*Task*
Wherever a line in the data holds the word "moved", pull that line out.
BEGIN Material shown
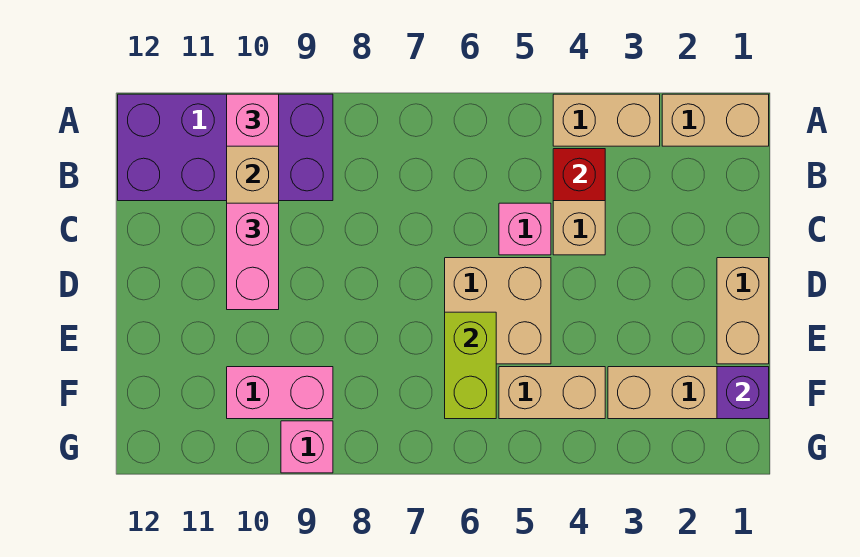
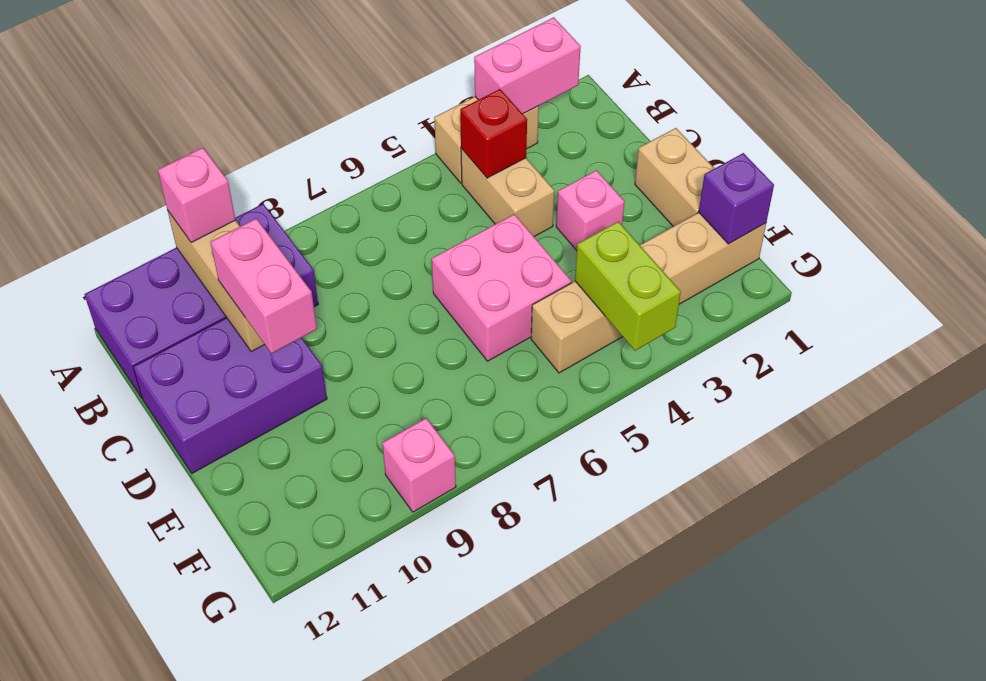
tan 1x2 brick [662,94,769,146] -> none
pink 1x1 brick [499,203,551,255] -> pink 1x1 brick moved to [556,170,625,250]
none -> purple 2x3 brick [133,318,327,473]
tan 2x2 brick [445,258,551,364] -> pink 2x2 brick [432,214,571,361]
lime 1x2 brick [445,312,496,419] -> lime 1x2 brick moved to [575,221,681,351]
pink 1x2 brick [227,367,333,419] -> pink 1x2 brick moved to [474,17,581,114]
END Material shown
*Solution to this exercise*
pink 1x1 brick [499,203,551,255] -> pink 1x1 brick moved to [556,170,625,250]
lime 1x2 brick [445,312,496,419] -> lime 1x2 brick moved to [575,221,681,351]
pink 1x2 brick [227,367,333,419] -> pink 1x2 brick moved to [474,17,581,114]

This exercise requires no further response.